(TASK DESCRIPTION) Transcribe exactly the lines from the one containing "TFT1 pin SDI: D6 -> D8" through the end of the data, both included. Leave out pictures.

═════ SUPPLIED RECORDS ═════

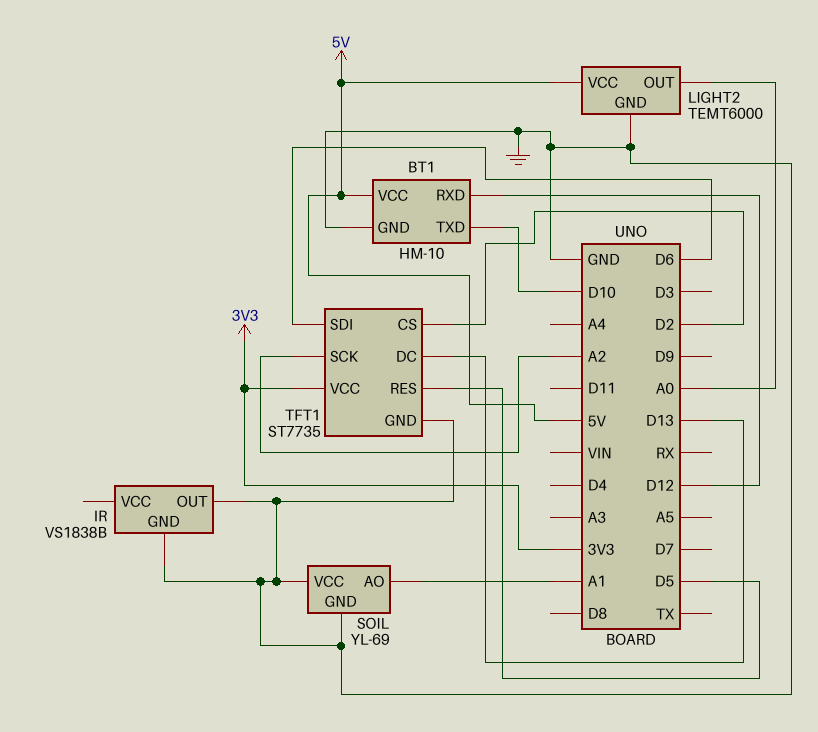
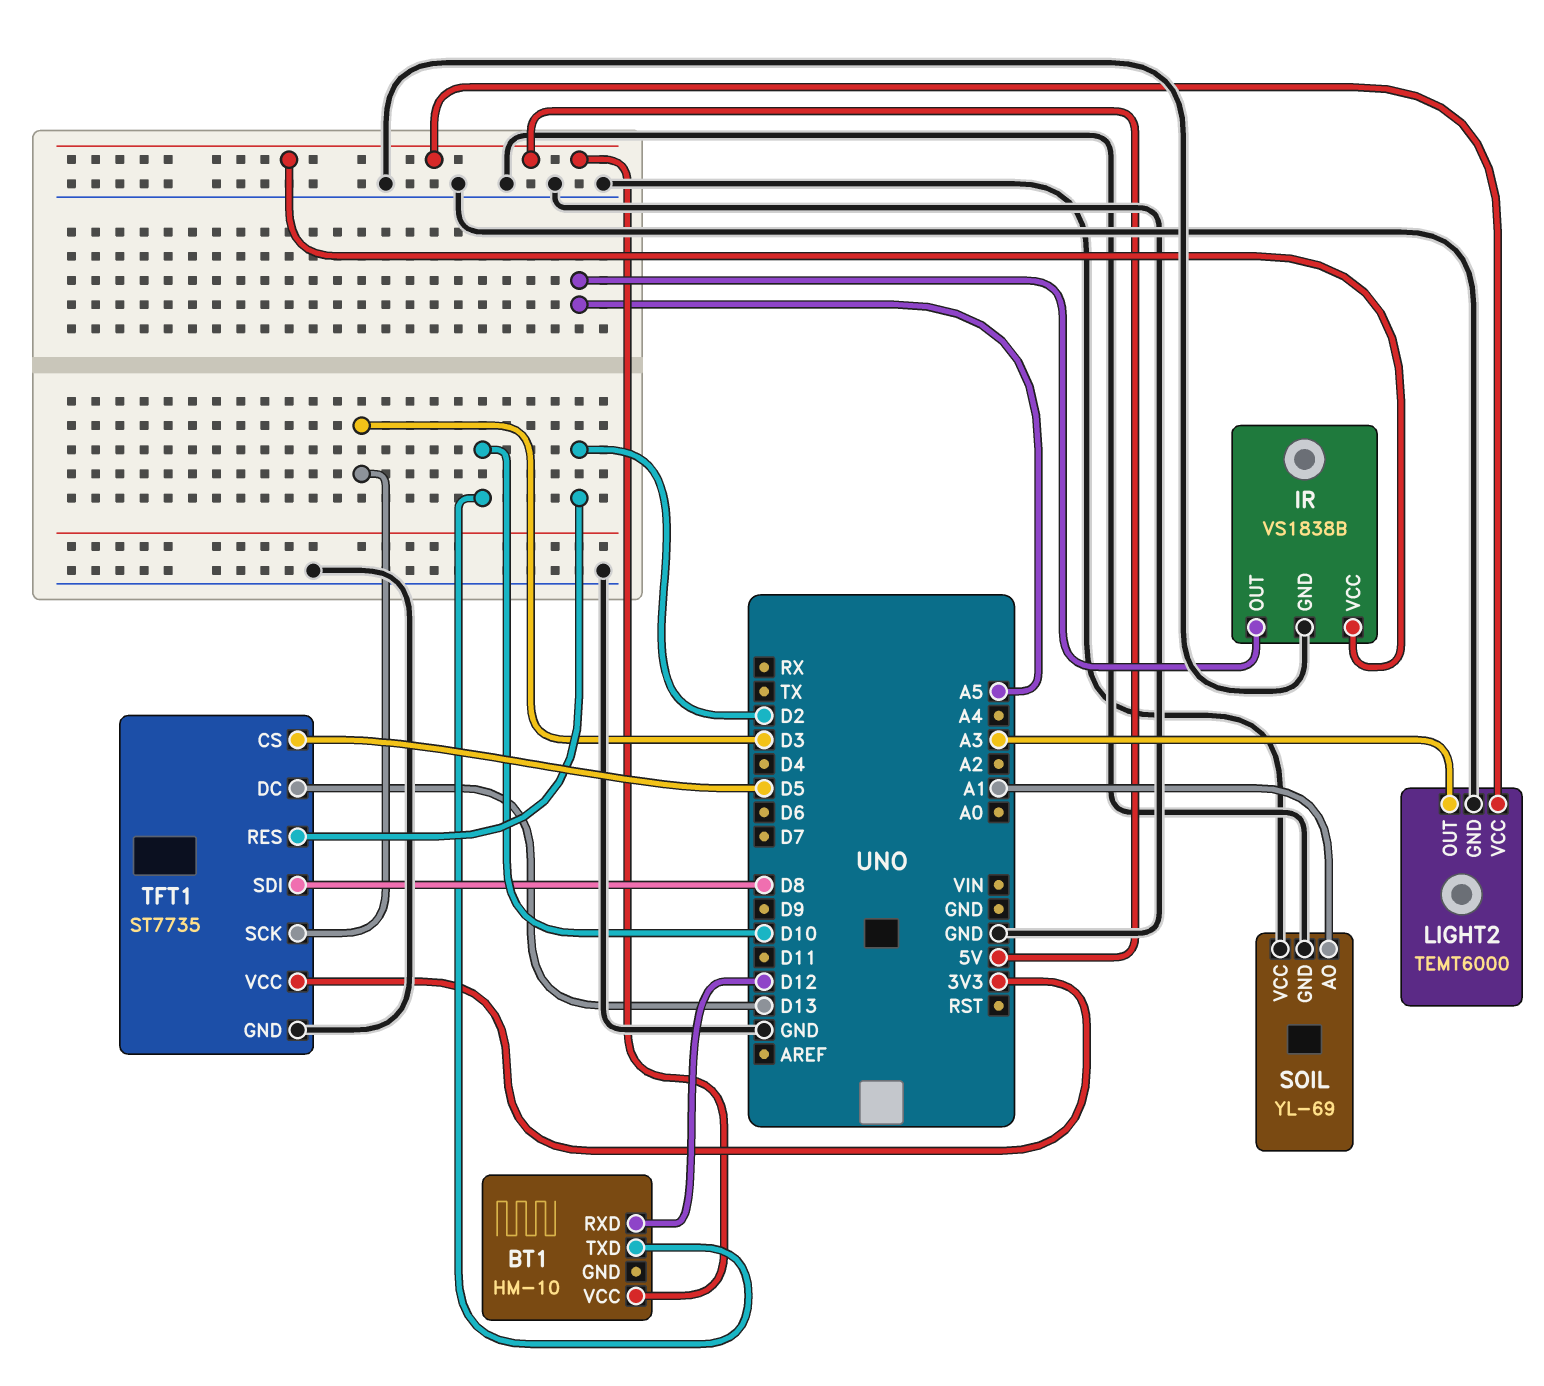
BT1 pin GND: GND -> none
IR pin OUT: GND -> A5
IR pin VCC: none -> 5V
LIGHT2 pin OUT: A0 -> A3
TFT1 pin CS: D2 -> D5
TFT1 pin RES: D5 -> D2
TFT1 pin SCK: A2 -> D3
TFT1 pin SDI: D6 -> D8

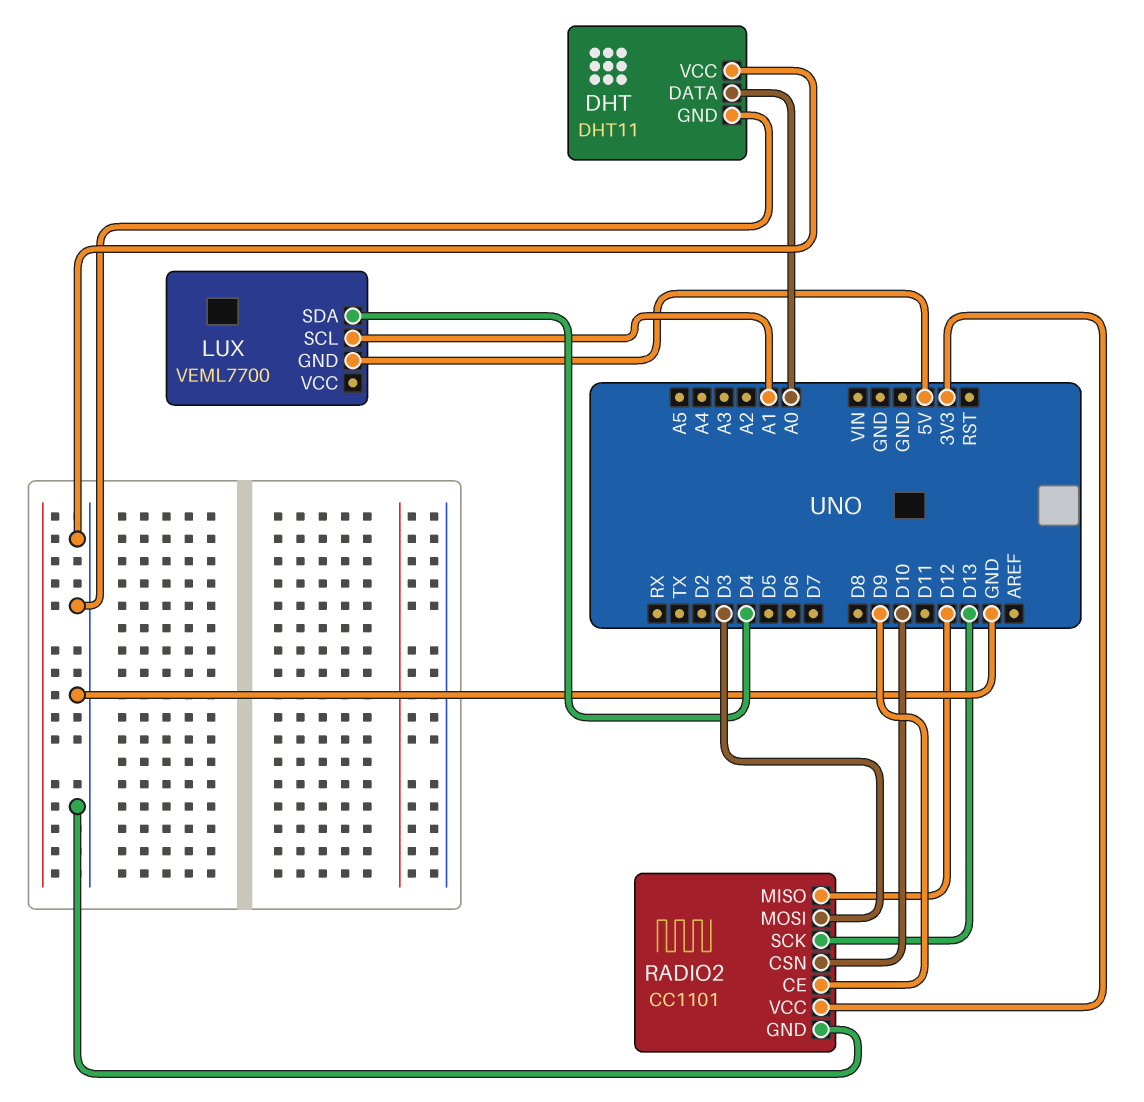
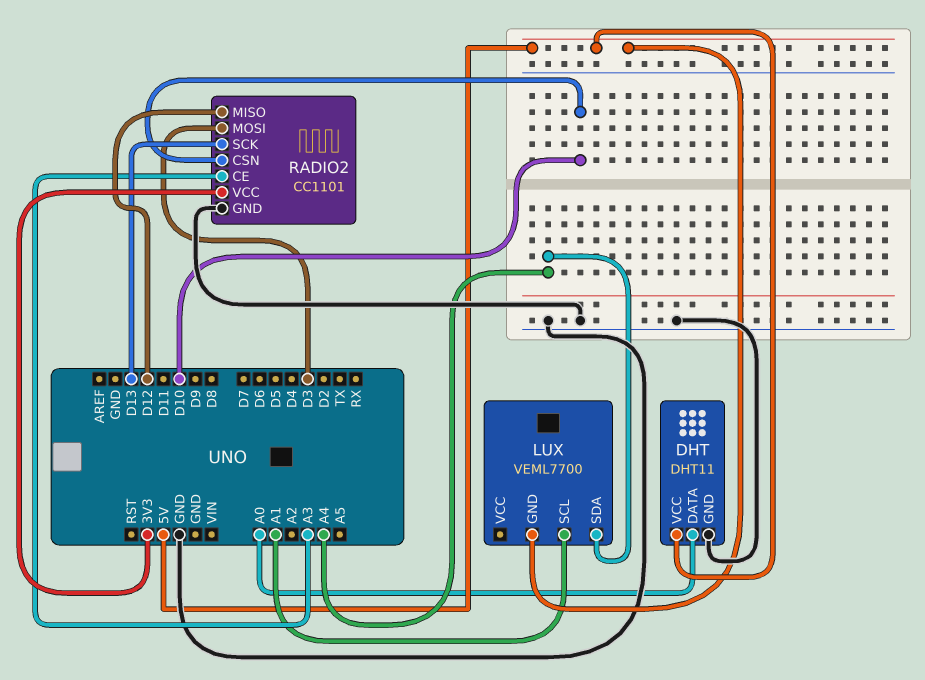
DHT pin VCC: GND -> 5V
LUX pin SDA: D4 -> A4
RADIO2 pin CE: D9 -> A3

═════

(SOLUTION TO THIS PROBLEM)
TFT1 pin SDI: D6 -> D8

DHT pin VCC: GND -> 5V
LUX pin SDA: D4 -> A4
RADIO2 pin CE: D9 -> A3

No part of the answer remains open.